Exercise aim
Print the line containing "(464, 327) = (547, 380): none" and every line after it exactly as written, through the end of the records.
──────── Material provided ────────
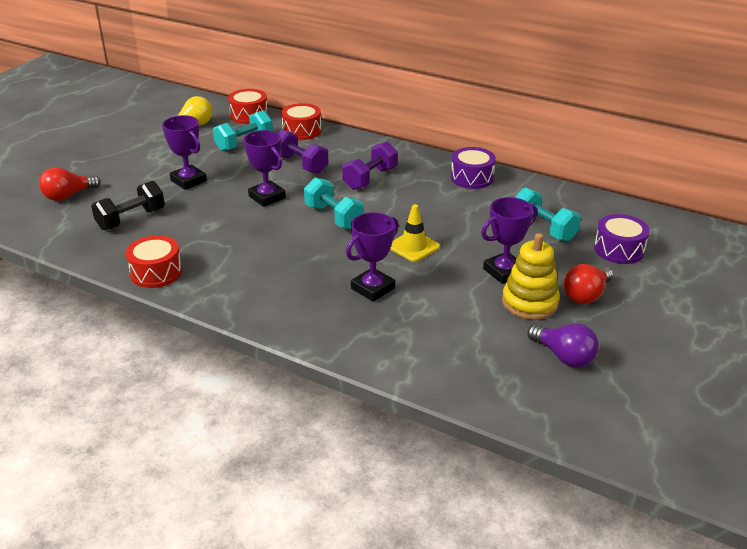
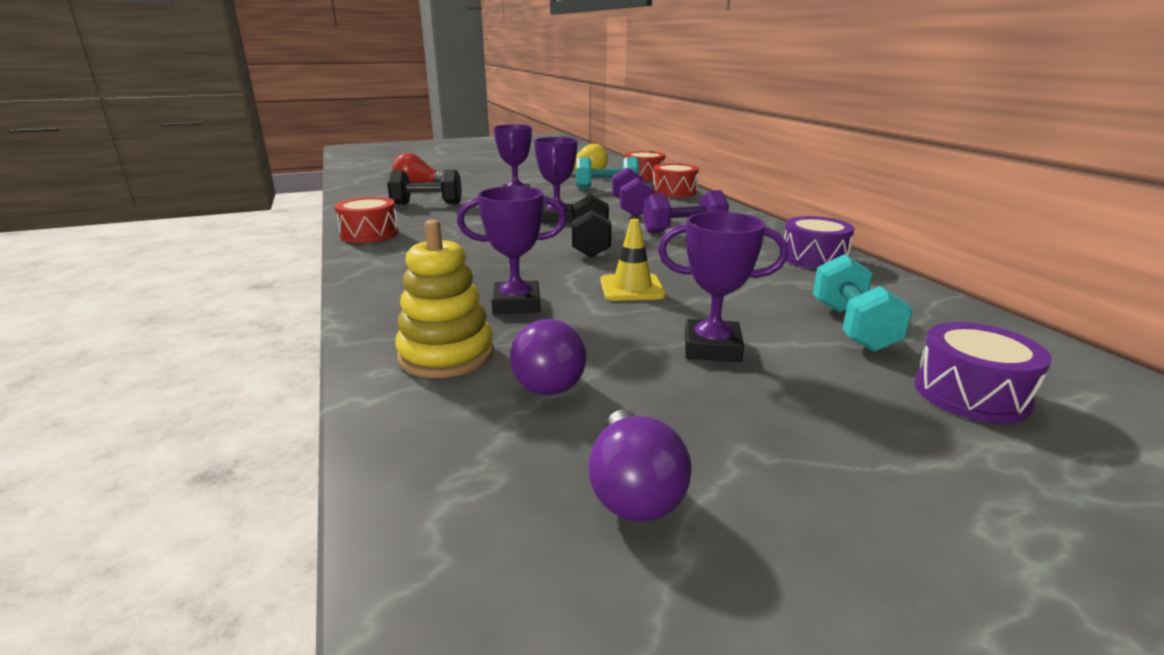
camera: 40 degrees right, 10 degrees down
(334, 217) = (591, 244): turquoise dumbbell -> black dumbbell
(464, 327) = (547, 380): none -> purple light bulb
(530, 303) = (693, 395): yellow stacking toy -> yellow stacking toy (446, 355)
(586, 295) = (813, 426): red light bulb -> none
────────
Task answer
(464, 327) = (547, 380): none -> purple light bulb
(530, 303) = (693, 395): yellow stacking toy -> yellow stacking toy (446, 355)
(586, 295) = (813, 426): red light bulb -> none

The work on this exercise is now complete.